_REQUIRED TASK_
Please arrange every line of the records below as a Markdown table with the columns Row and Line, numbering each row and leaving out any blank lines.

[Collected data]
* BEGIN *

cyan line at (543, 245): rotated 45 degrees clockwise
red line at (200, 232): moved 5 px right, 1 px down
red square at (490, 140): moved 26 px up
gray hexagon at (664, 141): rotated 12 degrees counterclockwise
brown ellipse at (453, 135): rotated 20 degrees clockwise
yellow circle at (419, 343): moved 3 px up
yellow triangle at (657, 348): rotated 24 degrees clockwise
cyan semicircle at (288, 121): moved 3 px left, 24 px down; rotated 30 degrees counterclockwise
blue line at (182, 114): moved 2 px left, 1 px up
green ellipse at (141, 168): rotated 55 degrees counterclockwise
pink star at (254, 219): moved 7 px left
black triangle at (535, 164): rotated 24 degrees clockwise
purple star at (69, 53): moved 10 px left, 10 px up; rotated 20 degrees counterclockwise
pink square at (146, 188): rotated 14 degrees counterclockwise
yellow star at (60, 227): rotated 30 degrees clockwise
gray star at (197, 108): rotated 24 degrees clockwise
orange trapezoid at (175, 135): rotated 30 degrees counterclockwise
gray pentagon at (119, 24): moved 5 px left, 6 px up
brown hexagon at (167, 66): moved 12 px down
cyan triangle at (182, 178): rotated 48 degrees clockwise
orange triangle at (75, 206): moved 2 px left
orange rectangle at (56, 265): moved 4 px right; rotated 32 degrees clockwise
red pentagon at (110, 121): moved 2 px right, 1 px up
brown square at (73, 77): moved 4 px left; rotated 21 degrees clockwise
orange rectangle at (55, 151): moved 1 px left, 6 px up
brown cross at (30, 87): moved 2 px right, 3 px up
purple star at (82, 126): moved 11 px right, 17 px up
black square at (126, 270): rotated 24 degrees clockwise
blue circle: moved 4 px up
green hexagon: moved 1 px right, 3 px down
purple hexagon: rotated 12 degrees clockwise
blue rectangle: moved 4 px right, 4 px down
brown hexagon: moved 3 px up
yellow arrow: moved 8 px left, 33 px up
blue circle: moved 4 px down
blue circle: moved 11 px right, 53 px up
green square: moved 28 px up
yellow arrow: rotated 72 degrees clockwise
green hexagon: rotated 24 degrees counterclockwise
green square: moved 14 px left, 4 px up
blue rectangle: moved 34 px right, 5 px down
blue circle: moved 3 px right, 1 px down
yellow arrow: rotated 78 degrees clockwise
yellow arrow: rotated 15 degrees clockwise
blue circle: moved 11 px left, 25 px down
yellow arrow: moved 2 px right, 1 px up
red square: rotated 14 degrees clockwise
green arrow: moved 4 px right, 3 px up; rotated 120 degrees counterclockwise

* END *

_WRITTEN SOLUTION_
| Row | Line |
|---|---|
| 1 | cyan line at (543, 245): rotated 45 degrees clockwise |
| 2 | red line at (200, 232): moved 5 px right, 1 px down |
| 3 | red square at (490, 140): moved 26 px up |
| 4 | gray hexagon at (664, 141): rotated 12 degrees counterclockwise |
| 5 | brown ellipse at (453, 135): rotated 20 degrees clockwise |
| 6 | yellow circle at (419, 343): moved 3 px up |
| 7 | yellow triangle at (657, 348): rotated 24 degrees clockwise |
| 8 | cyan semicircle at (288, 121): moved 3 px left, 24 px down; rotated 30 degrees counterclockwise |
| 9 | blue line at (182, 114): moved 2 px left, 1 px up |
| 10 | green ellipse at (141, 168): rotated 55 degrees counterclockwise |
| 11 | pink star at (254, 219): moved 7 px left |
| 12 | black triangle at (535, 164): rotated 24 degrees clockwise |
| 13 | purple star at (69, 53): moved 10 px left, 10 px up; rotated 20 degrees counterclockwise |
| 14 | pink square at (146, 188): rotated 14 degrees counterclockwise |
| 15 | yellow star at (60, 227): rotated 30 degrees clockwise |
| 16 | gray star at (197, 108): rotated 24 degrees clockwise |
| 17 | orange trapezoid at (175, 135): rotated 30 degrees counterclockwise |
| 18 | gray pentagon at (119, 24): moved 5 px left, 6 px up |
| 19 | brown hexagon at (167, 66): moved 12 px down |
| 20 | cyan triangle at (182, 178): rotated 48 degrees clockwise |
| 21 | orange triangle at (75, 206): moved 2 px left |
| 22 | orange rectangle at (56, 265): moved 4 px right; rotated 32 degrees clockwise |
| 23 | red pentagon at (110, 121): moved 2 px right, 1 px up |
| 24 | brown square at (73, 77): moved 4 px left; rotated 21 degrees clockwise |
| 25 | orange rectangle at (55, 151): moved 1 px left, 6 px up |
| 26 | brown cross at (30, 87): moved 2 px right, 3 px up |
| 27 | purple star at (82, 126): moved 11 px right, 17 px up |
| 28 | black square at (126, 270): rotated 24 degrees clockwise |
| 29 | blue circle: moved 4 px up |
| 30 | green hexagon: moved 1 px right, 3 px down |
| 31 | purple hexagon: rotated 12 degrees clockwise |
| 32 | blue rectangle: moved 4 px right, 4 px down |
| 33 | brown hexagon: moved 3 px up |
| 34 | yellow arrow: moved 8 px left, 33 px up |
| 35 | blue circle: moved 4 px down |
| 36 | blue circle: moved 11 px right, 53 px up |
| 37 | green square: moved 28 px up |
| 38 | yellow arrow: rotated 72 degrees clockwise |
| 39 | green hexagon: rotated 24 degrees counterclockwise |
| 40 | green square: moved 14 px left, 4 px up |
| 41 | blue rectangle: moved 34 px right, 5 px down |
| 42 | blue circle: moved 3 px right, 1 px down |
| 43 | yellow arrow: rotated 78 degrees clockwise |
| 44 | yellow arrow: rotated 15 degrees clockwise |
| 45 | blue circle: moved 11 px left, 25 px down |
| 46 | yellow arrow: moved 2 px right, 1 px up |
| 47 | red square: rotated 14 degrees clockwise |
| 48 | green arrow: moved 4 px right, 3 px up; rotated 120 degrees counterclockwise |